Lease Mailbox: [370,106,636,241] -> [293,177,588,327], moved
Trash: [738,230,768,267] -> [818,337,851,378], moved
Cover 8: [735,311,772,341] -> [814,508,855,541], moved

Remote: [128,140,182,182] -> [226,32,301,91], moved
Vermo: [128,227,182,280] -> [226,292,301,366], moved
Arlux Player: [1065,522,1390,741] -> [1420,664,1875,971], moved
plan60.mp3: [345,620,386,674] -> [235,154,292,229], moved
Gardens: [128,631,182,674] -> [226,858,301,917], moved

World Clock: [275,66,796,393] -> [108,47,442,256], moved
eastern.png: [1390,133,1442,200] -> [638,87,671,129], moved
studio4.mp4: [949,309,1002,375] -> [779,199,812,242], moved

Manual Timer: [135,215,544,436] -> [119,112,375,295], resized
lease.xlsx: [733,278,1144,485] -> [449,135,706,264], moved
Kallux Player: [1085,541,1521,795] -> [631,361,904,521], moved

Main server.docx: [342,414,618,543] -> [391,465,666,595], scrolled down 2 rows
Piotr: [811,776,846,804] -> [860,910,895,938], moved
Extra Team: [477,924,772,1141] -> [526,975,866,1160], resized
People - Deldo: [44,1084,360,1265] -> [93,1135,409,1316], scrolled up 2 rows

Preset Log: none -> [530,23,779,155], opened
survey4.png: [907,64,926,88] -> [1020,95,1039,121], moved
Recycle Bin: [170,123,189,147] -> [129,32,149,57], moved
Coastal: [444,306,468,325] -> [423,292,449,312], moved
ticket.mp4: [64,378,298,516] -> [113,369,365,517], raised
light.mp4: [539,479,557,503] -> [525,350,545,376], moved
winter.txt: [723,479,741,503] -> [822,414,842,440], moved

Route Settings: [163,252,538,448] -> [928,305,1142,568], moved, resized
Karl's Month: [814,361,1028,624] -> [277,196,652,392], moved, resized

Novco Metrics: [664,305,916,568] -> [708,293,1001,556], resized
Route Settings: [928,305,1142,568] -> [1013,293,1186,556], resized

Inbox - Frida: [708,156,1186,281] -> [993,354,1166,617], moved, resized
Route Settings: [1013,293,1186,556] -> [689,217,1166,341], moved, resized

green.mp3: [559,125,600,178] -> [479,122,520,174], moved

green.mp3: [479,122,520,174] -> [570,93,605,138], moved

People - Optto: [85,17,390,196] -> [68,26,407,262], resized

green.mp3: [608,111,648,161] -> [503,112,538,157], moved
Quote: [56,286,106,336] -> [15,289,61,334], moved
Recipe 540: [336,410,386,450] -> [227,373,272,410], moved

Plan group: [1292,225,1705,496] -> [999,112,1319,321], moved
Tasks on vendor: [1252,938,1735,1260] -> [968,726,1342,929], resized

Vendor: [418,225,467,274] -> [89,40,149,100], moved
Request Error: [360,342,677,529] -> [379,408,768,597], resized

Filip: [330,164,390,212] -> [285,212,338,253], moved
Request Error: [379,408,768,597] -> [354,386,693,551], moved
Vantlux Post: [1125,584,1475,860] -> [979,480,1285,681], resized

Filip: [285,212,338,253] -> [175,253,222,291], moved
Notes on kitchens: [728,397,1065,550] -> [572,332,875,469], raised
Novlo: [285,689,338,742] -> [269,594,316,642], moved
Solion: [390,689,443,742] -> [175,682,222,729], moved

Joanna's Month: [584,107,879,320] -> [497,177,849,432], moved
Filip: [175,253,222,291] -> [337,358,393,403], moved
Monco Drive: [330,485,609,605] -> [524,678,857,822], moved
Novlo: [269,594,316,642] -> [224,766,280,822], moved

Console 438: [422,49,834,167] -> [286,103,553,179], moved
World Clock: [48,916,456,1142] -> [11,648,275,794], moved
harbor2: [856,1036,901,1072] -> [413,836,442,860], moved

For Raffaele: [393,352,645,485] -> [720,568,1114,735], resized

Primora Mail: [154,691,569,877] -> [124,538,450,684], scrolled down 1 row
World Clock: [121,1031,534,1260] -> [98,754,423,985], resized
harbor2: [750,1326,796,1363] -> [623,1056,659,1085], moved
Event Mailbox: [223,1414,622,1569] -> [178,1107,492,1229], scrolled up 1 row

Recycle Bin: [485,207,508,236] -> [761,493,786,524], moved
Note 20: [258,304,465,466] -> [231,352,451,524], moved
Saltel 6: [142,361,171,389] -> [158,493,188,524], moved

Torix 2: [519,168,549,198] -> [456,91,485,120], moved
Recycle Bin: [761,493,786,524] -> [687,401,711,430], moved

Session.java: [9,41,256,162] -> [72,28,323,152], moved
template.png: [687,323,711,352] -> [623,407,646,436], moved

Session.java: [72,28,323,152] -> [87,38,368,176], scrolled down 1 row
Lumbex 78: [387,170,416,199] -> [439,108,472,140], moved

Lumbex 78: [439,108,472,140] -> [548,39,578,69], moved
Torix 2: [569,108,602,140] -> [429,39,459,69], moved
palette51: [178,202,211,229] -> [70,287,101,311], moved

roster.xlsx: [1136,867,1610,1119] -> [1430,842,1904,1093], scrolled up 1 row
++++
◆ Directions for this task:
Lines in the records above that carry the word "rows" are to be located and copied.

◆ Result of this task:
Main server.docx: [342,414,618,543] -> [391,465,666,595], scrolled down 2 rows
People - Deldo: [44,1084,360,1265] -> [93,1135,409,1316], scrolled up 2 rows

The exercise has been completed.